▶ Task requirements
All lines in the data that hold the word "diamond" need copying.

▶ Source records
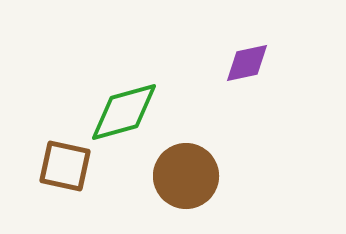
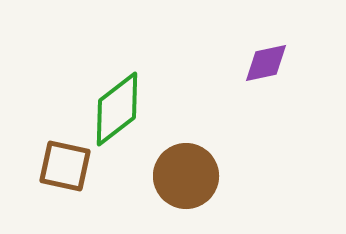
purple diamond: moved 19 px right
green diamond: moved 7 px left, 3 px up; rotated 22 degrees counterclockwise
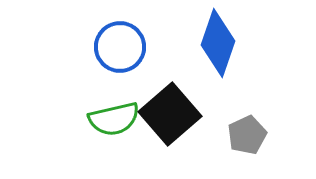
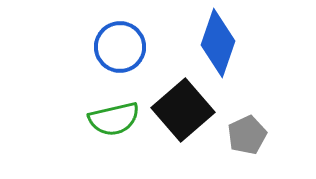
black square: moved 13 px right, 4 px up
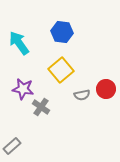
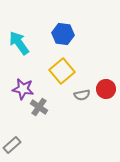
blue hexagon: moved 1 px right, 2 px down
yellow square: moved 1 px right, 1 px down
gray cross: moved 2 px left
gray rectangle: moved 1 px up
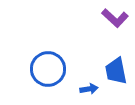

▶ Exercise response
purple diamond: moved 19 px right
green diamond: moved 7 px left, 3 px up; rotated 22 degrees counterclockwise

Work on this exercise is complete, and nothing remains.